Content starts
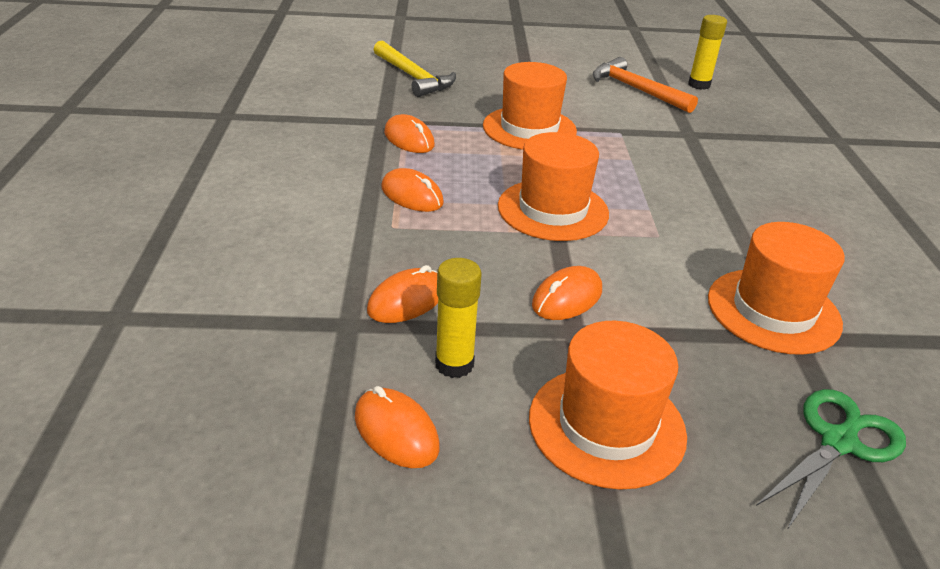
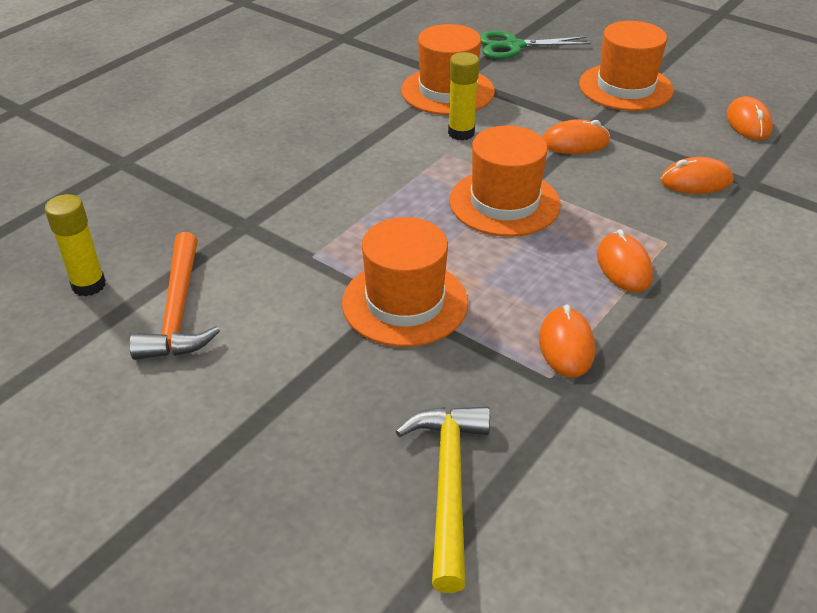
camera: 140 degrees left, 5 degrees up
(454, 364) = (690, 137): yellow glue stick -> yellow glue stick (461, 133)

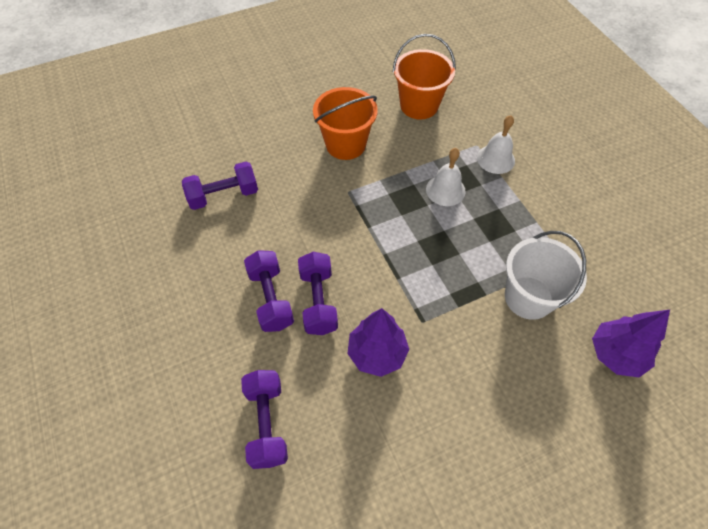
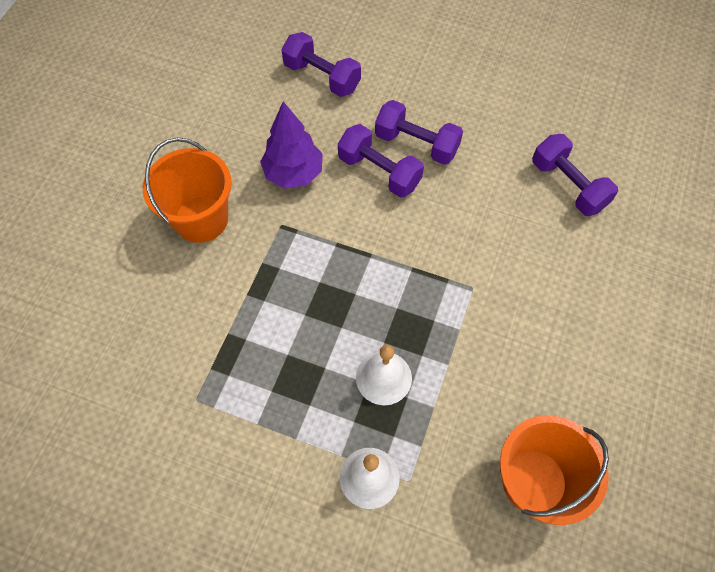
camera: 135 degrees right, 5 degrees up
(224, 195) = (568, 185): purple dumbbell -> purple dumbbell turned 60 degrees counterclockwise
(345, 144) = (541, 340): orange bucket -> orange bucket (201, 219)
(528, 297) = (205, 324): white bucket -> none
(615, 354) = (91, 333): purple tree -> none

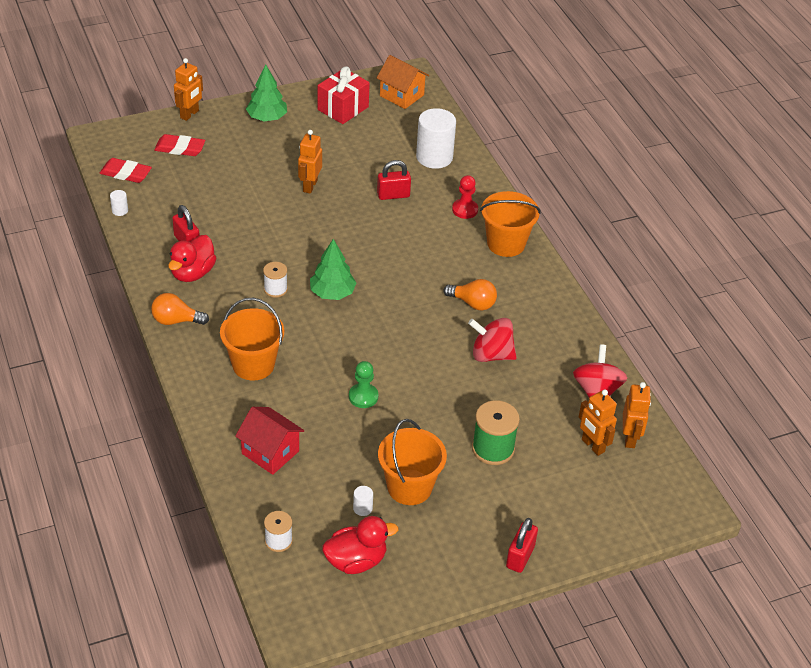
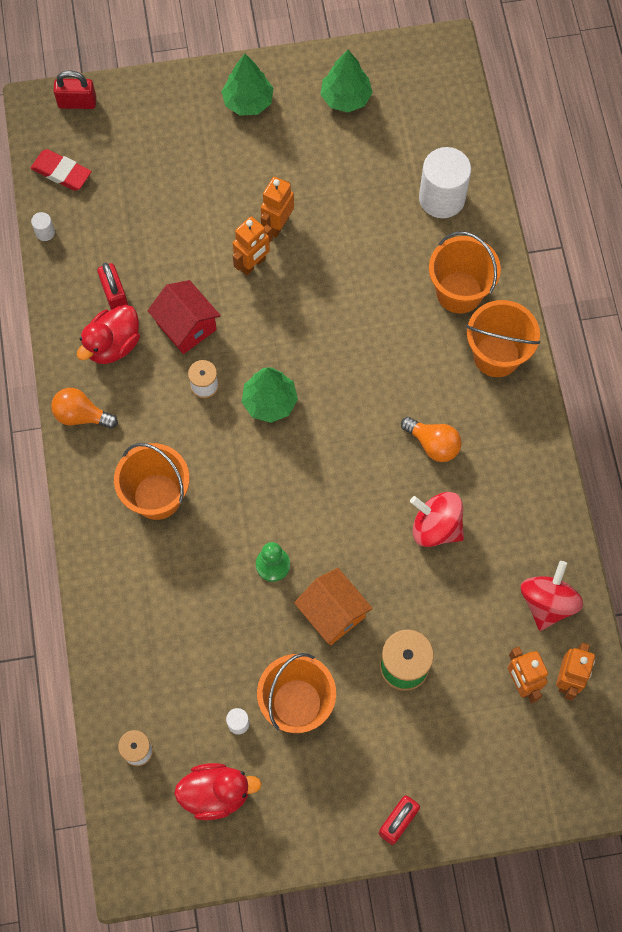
camera: 15 degrees right, 25 degrees up
(180, 148) = (133, 139): red eraser -> none
(190, 114) = (154, 83): orange robot -> orange robot (253, 264)
(270, 452) = (152, 626): red house -> red house (186, 326)
(343, 108) = (345, 98): red gift -> green tree
(393, 195) = (376, 255): red padlock -> red padlock (77, 102)
(401, 95) = (425, 85): orange house -> orange house (332, 613)
(465, 210) = (459, 292): red pawn -> orange bucket

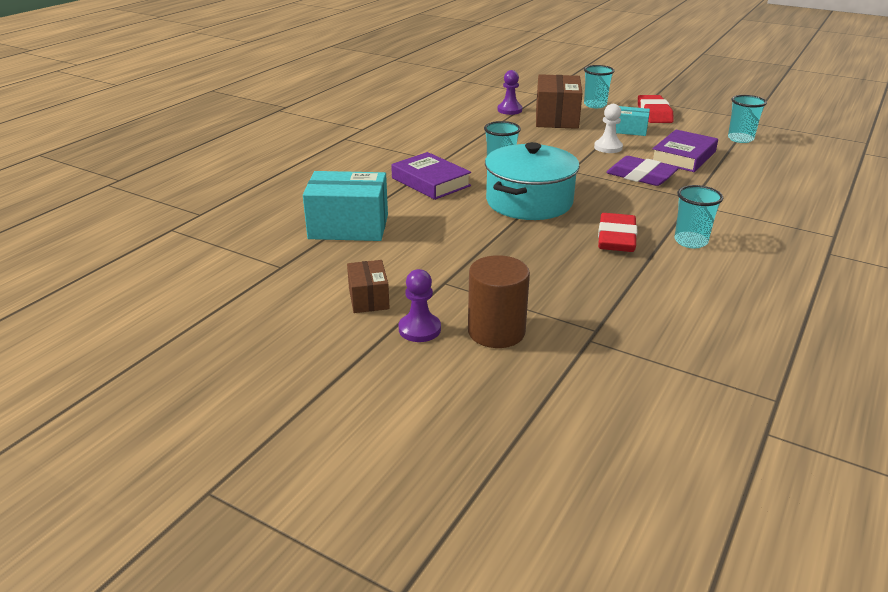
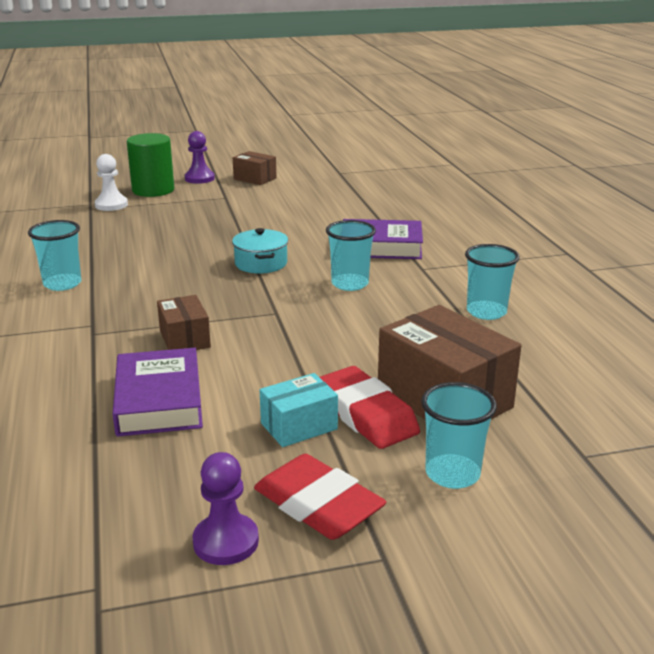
camera: 135 degrees right, 5 degrees down
(348, 227) = (356, 199): turquoise box -> none
(496, 332) = (153, 190): brown cylinder -> green cylinder
(509, 110) = (536, 382): purple pawn -> purple pawn (226, 541)
(529, 202) = (261, 263): turquoise pot -> turquoise pot, size x0.51
(608, 147) = (283, 370): white pawn -> white pawn (111, 205)
(616, 238) = (137, 262): red eraser -> red eraser (366, 414)
(641, 176) = (185, 339): purple eraser -> brown box
(740, 139) = (89, 501): turquoise cup -> turquoise cup (486, 312)

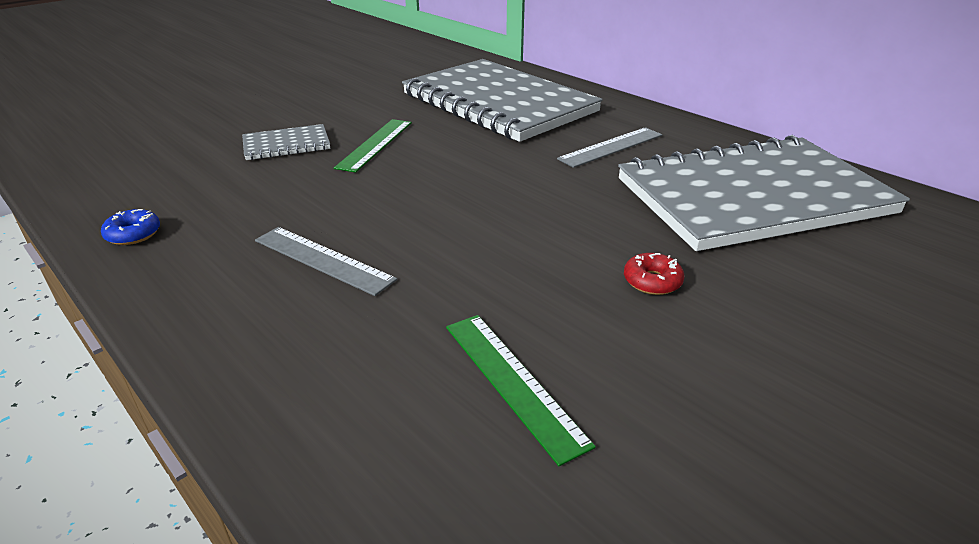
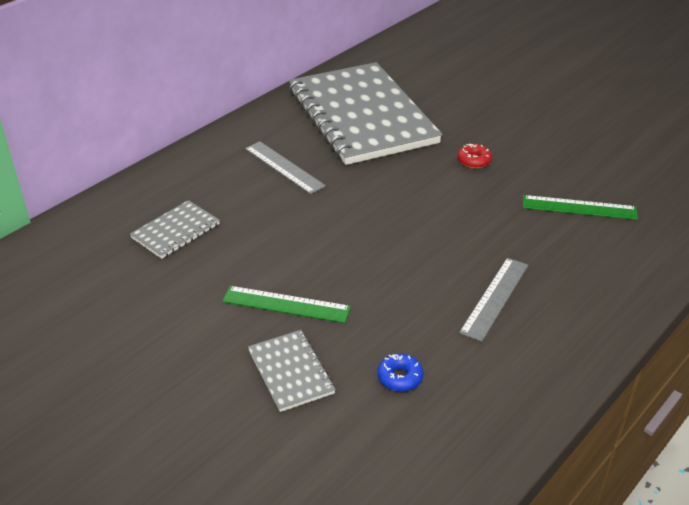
camera: 95 degrees left, 5 degrees up
(133, 234) = (493, 426): blue donut -> blue donut (400, 377)
(498, 103) = (176, 231): grey notebook -> grey notebook, size x0.41
(513, 382) = (579, 208): green ruler -> green ruler turned 45 degrees clockwise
Content ends
- WHAT IS REQUIRED -
Which lines in the listing above include the string "camera"? Copy each of them.

- ANSWER FOR THE TASK -
camera: 140 degrees left, 5 degrees up
camera: 135 degrees right, 5 degrees up
camera: 15 degrees right, 25 degrees up
camera: 135 degrees right, 5 degrees down
camera: 95 degrees left, 5 degrees up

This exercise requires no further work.